- Aim of the task: Only the lines from the one with "J1 pin 1: +5V -> COM" to the end of the material should be reproduced, exactly and in full, both ends included.

The input START

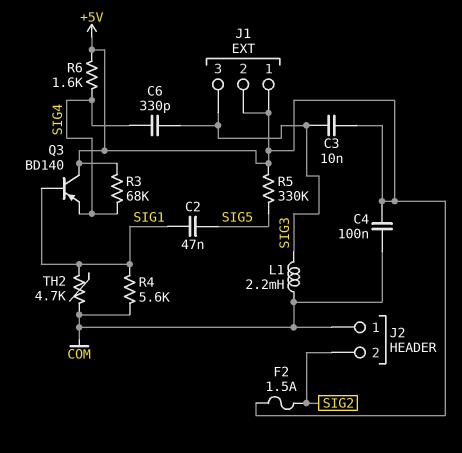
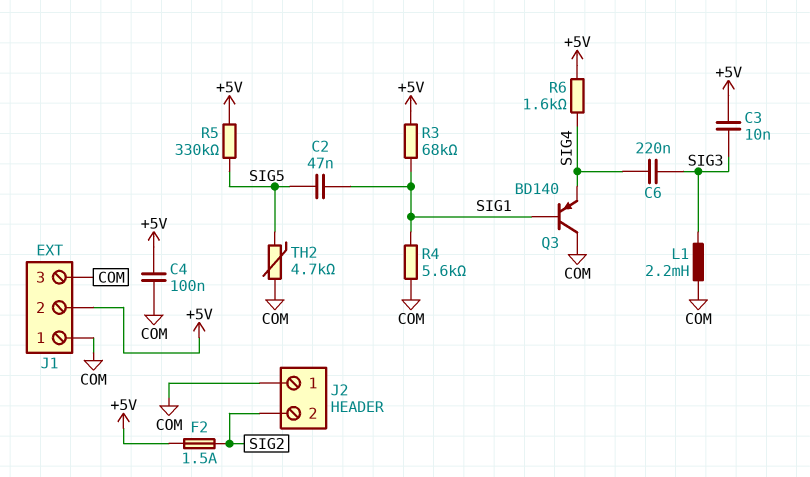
C6: 330pF (SIG3, SIG4) -> 220nF (SIG3, SIG4)
J1 pin 1: +5V -> COM
J1 pin 3: SIG3 -> COM
Q3: PNP BD140 (B SIG1, C +5V, E SIG4) -> PNP BD140 (B SIG1, C COM, E SIG4)
R3: 68k (+5V, SIG4) -> 68k (+5V, SIG1)
TH2: 4.7k (COM, SIG1) -> 4.7k (COM, SIG5)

The input END

- Output:
J1 pin 1: +5V -> COM
J1 pin 3: SIG3 -> COM
Q3: PNP BD140 (B SIG1, C +5V, E SIG4) -> PNP BD140 (B SIG1, C COM, E SIG4)
R3: 68k (+5V, SIG4) -> 68k (+5V, SIG1)
TH2: 4.7k (COM, SIG1) -> 4.7k (COM, SIG5)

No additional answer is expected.